* [WORK ITEM]
Each entry is to be reproduced verbatim, and images are to be omitted.

* [PROVIDED MATERIAL]
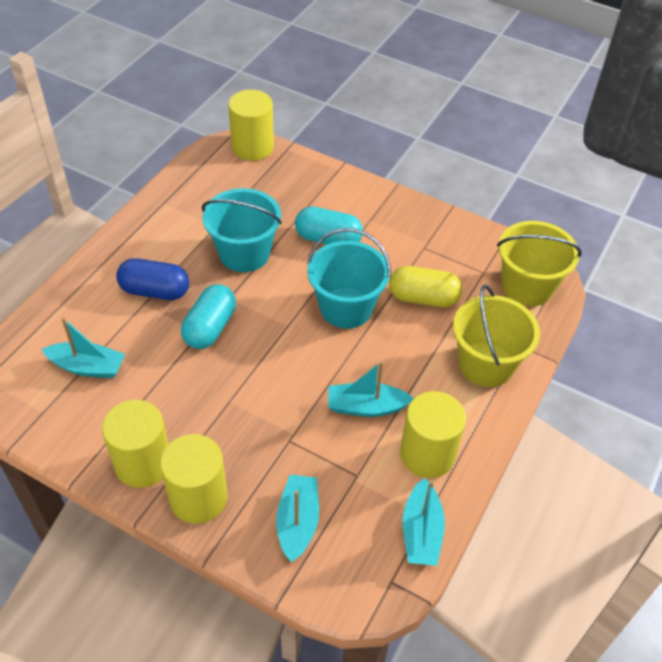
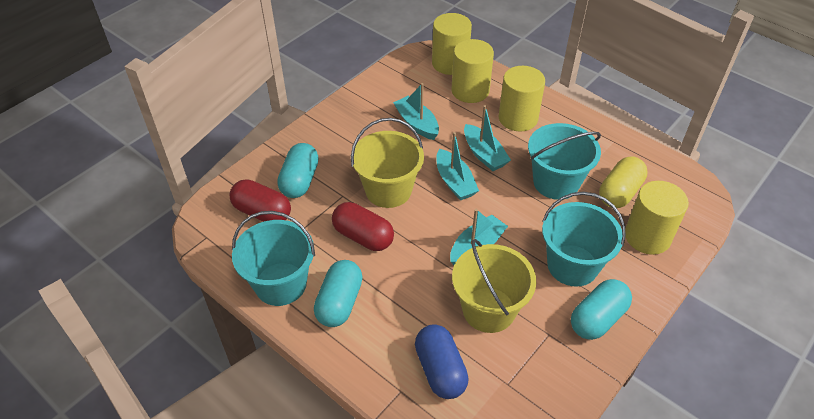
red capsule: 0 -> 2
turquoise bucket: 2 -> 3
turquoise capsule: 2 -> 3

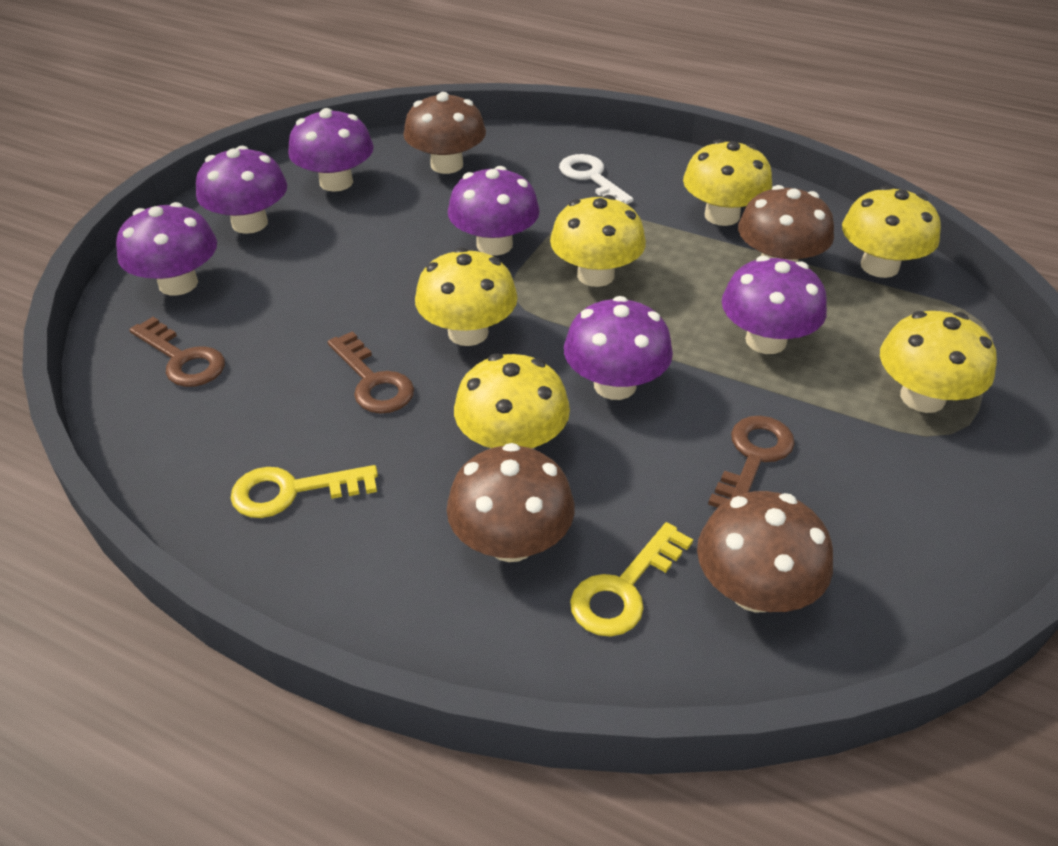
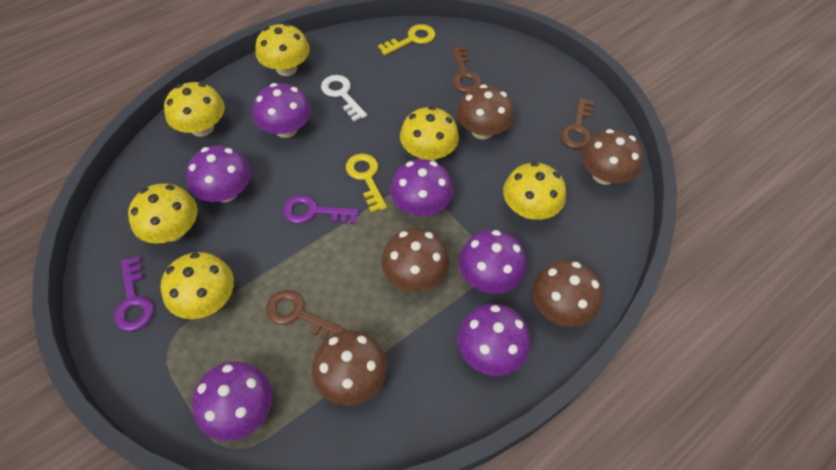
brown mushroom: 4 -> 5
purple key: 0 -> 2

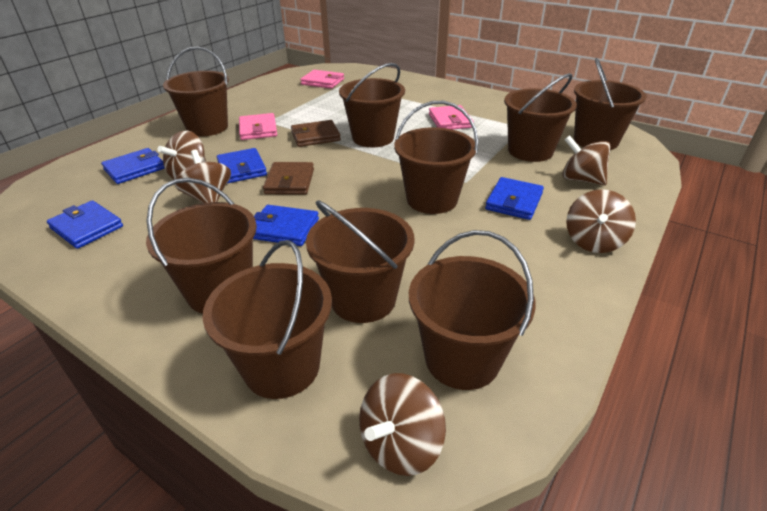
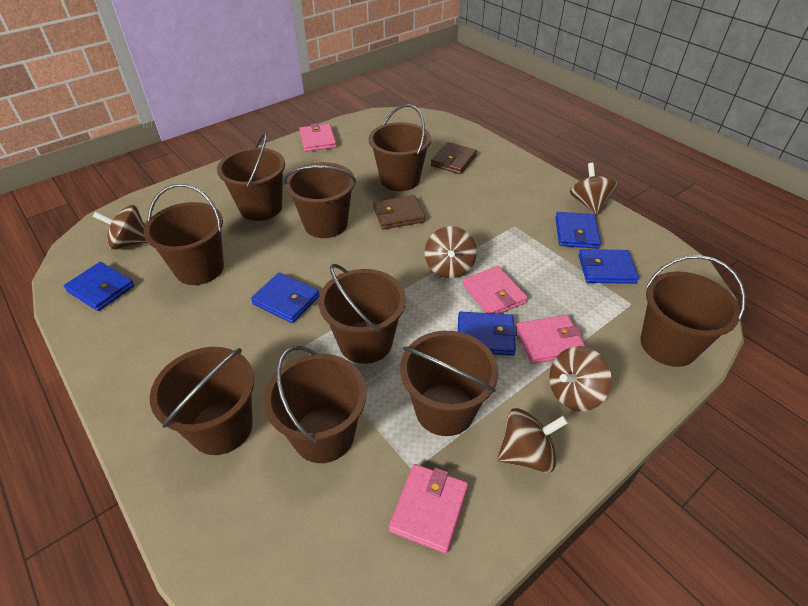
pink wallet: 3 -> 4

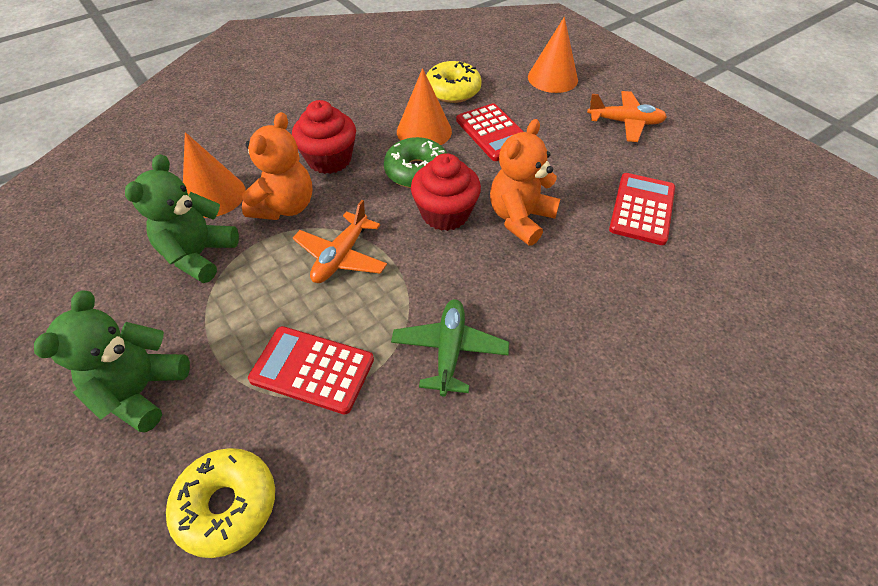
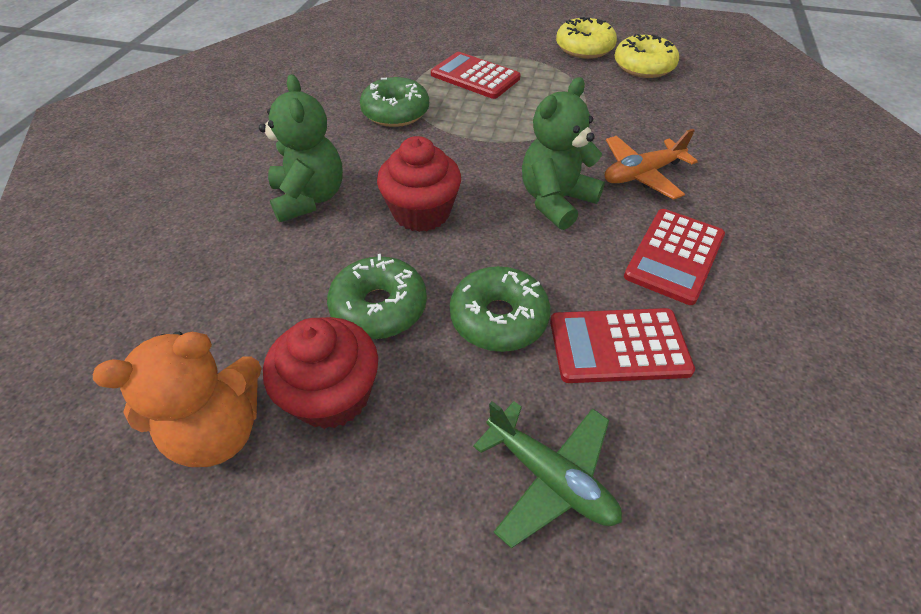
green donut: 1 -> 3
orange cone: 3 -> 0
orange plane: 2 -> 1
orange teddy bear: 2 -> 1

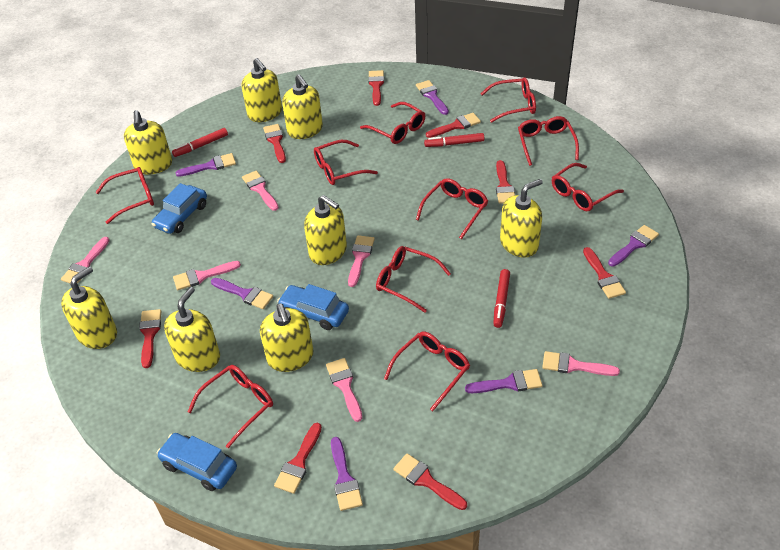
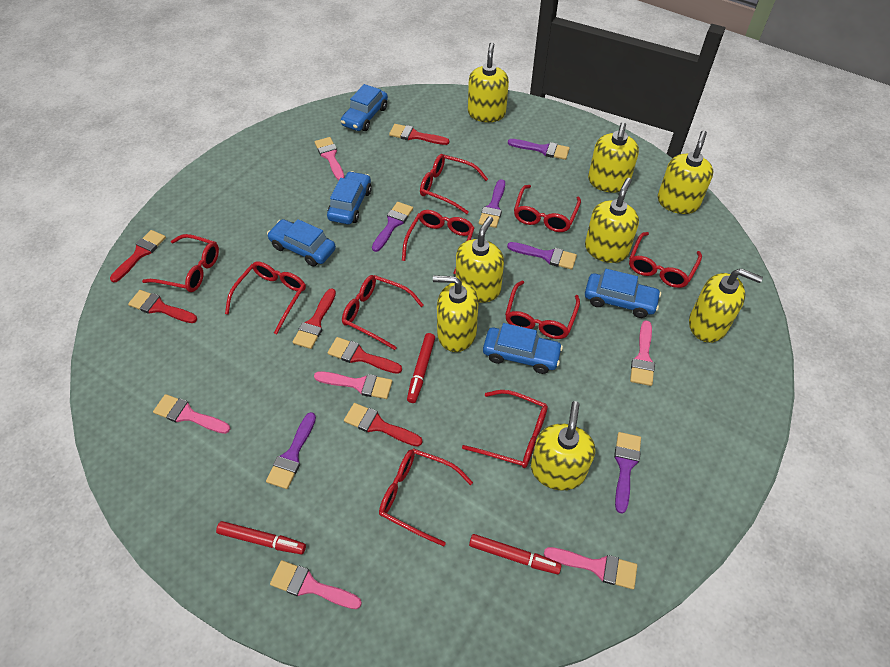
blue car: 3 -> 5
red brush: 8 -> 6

* [TASK OUTPUT]
red capsule: 0 -> 2
turquoise bucket: 2 -> 3
turquoise capsule: 2 -> 3

brown mushroom: 4 -> 5
purple key: 0 -> 2

pink wallet: 3 -> 4

green donut: 1 -> 3
orange cone: 3 -> 0
orange plane: 2 -> 1
orange teddy bear: 2 -> 1

blue car: 3 -> 5
red brush: 8 -> 6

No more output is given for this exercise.